━━━ RECORDS FOR PROCESSING ━━━
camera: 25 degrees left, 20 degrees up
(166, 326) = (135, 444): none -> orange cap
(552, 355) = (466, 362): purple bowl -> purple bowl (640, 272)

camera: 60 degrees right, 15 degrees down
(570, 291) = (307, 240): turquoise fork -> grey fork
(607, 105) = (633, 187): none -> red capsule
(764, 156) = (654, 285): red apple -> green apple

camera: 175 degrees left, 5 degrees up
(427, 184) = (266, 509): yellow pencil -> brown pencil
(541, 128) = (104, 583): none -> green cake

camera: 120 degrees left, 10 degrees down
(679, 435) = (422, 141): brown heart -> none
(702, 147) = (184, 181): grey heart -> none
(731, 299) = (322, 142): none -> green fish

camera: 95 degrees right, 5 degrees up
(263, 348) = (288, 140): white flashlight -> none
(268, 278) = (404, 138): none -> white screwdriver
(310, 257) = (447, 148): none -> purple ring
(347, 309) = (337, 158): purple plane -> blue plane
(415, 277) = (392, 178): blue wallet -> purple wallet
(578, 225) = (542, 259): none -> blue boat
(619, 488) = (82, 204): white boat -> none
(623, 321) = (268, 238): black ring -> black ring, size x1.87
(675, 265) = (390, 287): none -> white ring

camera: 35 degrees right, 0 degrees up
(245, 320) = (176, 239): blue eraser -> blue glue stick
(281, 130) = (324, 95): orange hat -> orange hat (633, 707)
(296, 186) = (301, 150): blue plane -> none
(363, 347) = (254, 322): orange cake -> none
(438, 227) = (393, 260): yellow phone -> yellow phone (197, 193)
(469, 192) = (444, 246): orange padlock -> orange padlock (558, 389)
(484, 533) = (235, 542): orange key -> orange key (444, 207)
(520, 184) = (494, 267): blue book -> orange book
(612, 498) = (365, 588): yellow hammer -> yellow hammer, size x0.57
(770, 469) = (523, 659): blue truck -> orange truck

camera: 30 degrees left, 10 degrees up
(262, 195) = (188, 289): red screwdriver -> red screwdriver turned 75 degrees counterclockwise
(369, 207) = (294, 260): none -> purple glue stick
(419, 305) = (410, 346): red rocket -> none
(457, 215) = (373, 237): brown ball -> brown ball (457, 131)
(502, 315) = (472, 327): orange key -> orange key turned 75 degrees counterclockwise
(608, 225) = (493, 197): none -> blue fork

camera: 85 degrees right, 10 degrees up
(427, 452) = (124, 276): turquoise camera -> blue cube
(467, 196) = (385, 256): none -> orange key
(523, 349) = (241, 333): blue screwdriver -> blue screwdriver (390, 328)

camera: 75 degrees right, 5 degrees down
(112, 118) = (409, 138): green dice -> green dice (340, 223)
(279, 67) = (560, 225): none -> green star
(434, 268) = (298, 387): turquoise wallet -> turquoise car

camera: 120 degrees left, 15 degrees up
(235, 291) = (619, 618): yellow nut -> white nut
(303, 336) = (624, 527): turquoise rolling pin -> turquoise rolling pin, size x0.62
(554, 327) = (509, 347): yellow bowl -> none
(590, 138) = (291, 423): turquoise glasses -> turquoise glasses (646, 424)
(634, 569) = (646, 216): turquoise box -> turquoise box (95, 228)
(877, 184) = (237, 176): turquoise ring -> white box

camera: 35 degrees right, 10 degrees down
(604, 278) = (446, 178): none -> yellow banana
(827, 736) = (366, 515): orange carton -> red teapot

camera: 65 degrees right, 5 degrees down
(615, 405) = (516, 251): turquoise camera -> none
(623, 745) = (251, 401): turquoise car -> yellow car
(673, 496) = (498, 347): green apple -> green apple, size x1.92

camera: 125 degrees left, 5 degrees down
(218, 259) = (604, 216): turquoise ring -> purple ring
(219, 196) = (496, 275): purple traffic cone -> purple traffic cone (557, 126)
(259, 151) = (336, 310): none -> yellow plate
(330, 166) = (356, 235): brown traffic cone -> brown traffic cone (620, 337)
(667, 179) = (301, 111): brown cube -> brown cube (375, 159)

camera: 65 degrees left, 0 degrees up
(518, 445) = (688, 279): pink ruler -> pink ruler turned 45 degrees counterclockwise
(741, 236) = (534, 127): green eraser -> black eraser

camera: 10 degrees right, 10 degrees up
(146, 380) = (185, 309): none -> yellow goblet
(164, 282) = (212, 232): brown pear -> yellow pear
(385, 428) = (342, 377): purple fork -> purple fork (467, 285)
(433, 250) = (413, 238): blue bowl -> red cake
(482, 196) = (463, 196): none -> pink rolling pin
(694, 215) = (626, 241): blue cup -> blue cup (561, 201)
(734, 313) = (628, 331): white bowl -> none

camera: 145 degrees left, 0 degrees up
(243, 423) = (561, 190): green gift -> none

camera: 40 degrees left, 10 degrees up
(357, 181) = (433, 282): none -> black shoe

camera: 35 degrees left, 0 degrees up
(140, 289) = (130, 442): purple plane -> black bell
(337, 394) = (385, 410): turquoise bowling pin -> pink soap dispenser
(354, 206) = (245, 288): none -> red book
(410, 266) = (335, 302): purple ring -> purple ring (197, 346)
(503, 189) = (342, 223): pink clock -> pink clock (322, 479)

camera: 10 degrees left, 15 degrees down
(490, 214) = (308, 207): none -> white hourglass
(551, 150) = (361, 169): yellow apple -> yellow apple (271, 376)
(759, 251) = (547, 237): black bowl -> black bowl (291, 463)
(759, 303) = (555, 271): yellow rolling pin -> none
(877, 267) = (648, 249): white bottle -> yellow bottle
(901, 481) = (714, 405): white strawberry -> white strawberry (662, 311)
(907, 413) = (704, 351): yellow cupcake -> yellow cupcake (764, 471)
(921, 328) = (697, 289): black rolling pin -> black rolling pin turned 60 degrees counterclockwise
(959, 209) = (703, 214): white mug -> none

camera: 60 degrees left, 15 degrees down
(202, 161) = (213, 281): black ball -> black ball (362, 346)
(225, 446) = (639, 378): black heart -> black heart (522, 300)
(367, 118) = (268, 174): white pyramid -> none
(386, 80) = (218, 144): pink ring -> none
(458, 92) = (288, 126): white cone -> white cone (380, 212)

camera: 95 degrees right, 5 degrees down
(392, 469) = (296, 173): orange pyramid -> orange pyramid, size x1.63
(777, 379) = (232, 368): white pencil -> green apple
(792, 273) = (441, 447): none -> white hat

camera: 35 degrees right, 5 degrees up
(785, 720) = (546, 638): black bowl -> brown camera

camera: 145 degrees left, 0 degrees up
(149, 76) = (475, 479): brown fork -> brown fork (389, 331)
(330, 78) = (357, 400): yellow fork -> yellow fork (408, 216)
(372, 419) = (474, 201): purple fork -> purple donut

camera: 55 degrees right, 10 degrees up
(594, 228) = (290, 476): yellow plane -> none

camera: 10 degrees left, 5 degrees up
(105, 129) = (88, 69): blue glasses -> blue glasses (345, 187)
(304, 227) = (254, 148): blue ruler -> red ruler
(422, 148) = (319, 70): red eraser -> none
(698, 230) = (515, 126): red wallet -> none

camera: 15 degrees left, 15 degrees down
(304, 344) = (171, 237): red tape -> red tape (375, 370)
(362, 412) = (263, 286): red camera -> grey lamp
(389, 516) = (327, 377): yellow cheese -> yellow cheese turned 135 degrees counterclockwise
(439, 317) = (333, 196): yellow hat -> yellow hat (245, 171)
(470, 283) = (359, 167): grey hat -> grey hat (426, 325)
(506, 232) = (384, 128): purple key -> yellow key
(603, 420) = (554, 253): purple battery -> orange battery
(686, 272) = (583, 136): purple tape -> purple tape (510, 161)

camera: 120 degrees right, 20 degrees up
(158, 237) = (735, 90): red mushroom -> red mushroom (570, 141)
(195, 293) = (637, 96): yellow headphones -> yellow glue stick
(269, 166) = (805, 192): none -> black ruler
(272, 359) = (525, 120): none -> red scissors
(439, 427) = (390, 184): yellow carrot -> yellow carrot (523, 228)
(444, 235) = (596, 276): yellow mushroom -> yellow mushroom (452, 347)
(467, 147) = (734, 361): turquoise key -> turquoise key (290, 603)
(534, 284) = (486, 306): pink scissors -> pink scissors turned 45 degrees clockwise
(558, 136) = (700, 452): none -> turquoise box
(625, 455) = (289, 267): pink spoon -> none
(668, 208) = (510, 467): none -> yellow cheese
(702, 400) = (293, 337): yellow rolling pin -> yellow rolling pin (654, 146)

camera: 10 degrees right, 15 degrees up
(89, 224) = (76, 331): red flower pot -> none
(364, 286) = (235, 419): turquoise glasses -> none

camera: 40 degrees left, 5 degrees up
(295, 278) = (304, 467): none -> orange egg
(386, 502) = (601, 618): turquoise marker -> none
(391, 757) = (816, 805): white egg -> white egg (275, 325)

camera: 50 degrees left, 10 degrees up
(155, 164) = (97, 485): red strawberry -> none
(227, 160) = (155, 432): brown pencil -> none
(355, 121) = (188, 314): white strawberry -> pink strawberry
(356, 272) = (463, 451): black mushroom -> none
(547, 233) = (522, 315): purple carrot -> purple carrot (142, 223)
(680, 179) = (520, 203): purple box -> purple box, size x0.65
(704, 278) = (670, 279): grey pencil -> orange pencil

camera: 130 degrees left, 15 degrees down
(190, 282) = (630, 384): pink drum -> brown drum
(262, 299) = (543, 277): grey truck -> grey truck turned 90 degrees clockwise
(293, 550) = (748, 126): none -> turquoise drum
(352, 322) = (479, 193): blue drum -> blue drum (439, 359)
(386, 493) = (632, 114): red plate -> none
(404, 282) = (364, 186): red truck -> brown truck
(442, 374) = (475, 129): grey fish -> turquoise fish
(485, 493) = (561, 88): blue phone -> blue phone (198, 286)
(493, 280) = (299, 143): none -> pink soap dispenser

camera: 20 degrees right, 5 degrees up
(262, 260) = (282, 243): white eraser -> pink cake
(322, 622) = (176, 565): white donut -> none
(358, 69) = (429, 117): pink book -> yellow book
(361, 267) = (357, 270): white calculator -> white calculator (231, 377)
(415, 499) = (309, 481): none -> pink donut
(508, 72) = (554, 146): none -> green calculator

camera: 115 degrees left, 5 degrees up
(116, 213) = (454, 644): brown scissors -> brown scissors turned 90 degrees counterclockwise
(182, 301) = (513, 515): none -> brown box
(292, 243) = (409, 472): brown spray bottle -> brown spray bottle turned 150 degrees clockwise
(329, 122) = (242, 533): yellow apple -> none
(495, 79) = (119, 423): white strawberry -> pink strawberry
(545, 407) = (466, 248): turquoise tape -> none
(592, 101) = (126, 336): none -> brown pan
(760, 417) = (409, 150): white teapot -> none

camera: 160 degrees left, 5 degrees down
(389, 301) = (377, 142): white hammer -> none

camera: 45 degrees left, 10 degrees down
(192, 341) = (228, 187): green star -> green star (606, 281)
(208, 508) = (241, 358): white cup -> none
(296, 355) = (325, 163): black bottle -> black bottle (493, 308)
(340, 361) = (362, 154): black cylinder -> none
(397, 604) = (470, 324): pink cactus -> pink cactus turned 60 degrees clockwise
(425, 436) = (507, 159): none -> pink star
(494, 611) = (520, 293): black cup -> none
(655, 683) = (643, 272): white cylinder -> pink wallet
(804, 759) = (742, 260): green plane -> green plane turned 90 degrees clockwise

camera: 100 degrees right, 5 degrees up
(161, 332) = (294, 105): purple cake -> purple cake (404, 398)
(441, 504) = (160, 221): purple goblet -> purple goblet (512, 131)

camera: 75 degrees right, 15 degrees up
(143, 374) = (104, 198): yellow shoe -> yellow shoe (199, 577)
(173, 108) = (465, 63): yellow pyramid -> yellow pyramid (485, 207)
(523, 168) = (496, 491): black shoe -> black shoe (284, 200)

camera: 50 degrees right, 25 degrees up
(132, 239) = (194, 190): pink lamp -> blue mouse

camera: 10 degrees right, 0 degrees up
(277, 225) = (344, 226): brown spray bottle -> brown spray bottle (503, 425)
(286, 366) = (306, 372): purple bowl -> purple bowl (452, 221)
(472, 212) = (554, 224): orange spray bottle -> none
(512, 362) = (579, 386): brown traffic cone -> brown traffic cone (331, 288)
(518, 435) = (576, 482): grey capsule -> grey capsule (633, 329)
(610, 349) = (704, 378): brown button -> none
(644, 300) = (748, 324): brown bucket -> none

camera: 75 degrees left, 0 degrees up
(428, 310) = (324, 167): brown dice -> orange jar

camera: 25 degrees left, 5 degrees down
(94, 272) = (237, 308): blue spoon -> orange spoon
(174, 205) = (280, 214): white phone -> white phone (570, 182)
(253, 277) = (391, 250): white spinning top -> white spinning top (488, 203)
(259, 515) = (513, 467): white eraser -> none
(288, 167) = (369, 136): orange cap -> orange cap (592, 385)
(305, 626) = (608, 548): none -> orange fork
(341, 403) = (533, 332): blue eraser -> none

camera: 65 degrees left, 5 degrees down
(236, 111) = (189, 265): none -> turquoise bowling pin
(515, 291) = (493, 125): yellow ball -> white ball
━━━
• _WORK TASK_: When you reach the line containing "(262, 260) = (282, 243): white" in the data above, start copying exactly, and stop after the line containing "camera: 115 degrees left, 5 degrees up".

• _ANSWER BELOW_:
(262, 260) = (282, 243): white eraser -> pink cake
(322, 622) = (176, 565): white donut -> none
(358, 69) = (429, 117): pink book -> yellow book
(361, 267) = (357, 270): white calculator -> white calculator (231, 377)
(415, 499) = (309, 481): none -> pink donut
(508, 72) = (554, 146): none -> green calculator

camera: 115 degrees left, 5 degrees up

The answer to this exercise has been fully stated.